* ABOUT THIS TASK: An exact copy of all the data is needed, with every picture left out.

Object state comparisons
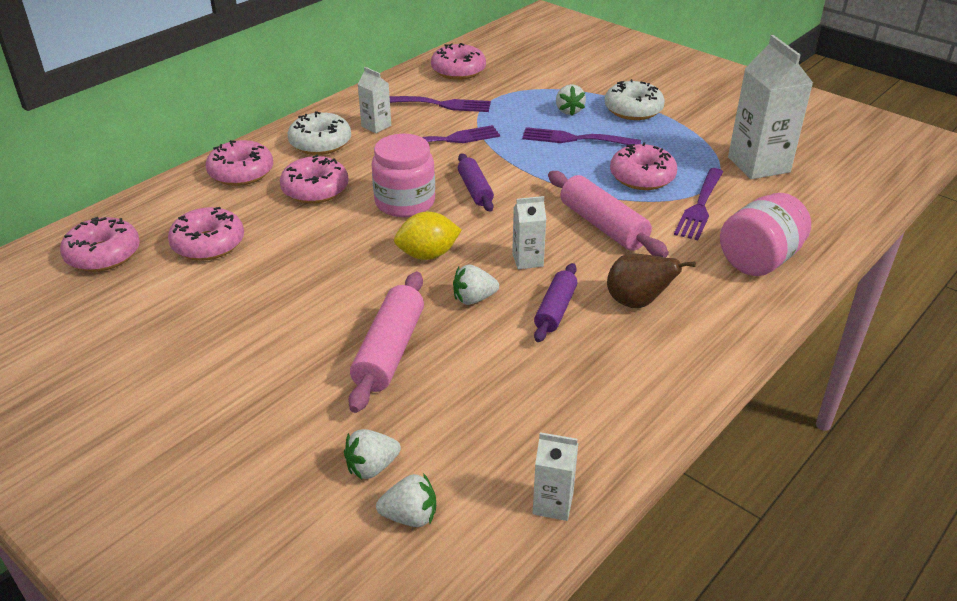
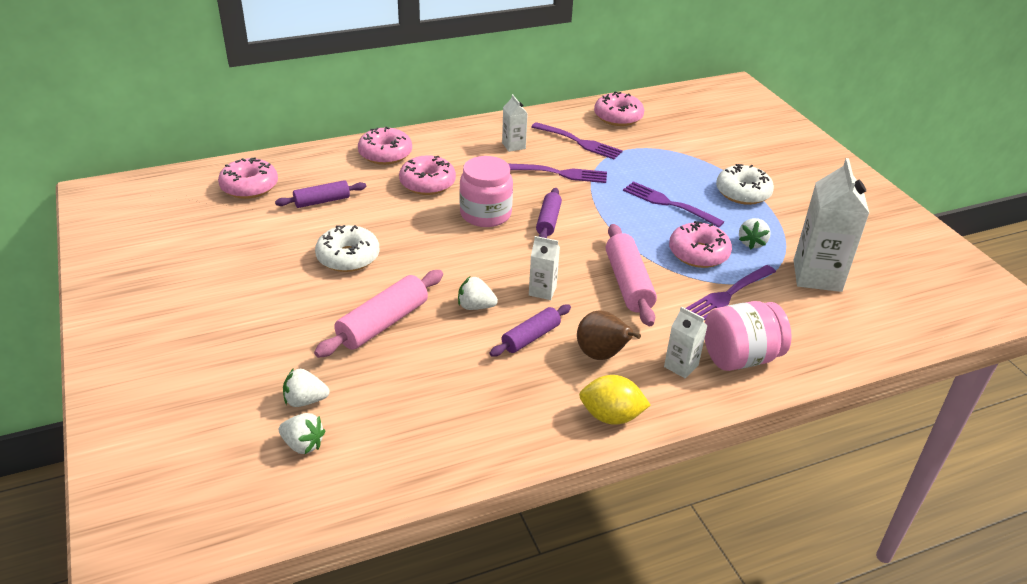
camera: 25 degrees right, 0 degrees up
(208, 244) = (322, 201): pink donut -> purple rolling pin
(320, 143) = (460, 147): white donut -> white donut (348, 257)
(428, 255) = (469, 261): yellow lemon -> yellow lemon (611, 416)
(553, 504) = (406, 478): white carton -> white carton (681, 366)
(569, 111) = (683, 178): white strawberry -> white strawberry (752, 243)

* THE COMPLETED TASK:
camera: 25 degrees right, 0 degrees up
(208, 244) = (322, 201): pink donut -> purple rolling pin
(320, 143) = (460, 147): white donut -> white donut (348, 257)
(428, 255) = (469, 261): yellow lemon -> yellow lemon (611, 416)
(553, 504) = (406, 478): white carton -> white carton (681, 366)
(569, 111) = (683, 178): white strawberry -> white strawberry (752, 243)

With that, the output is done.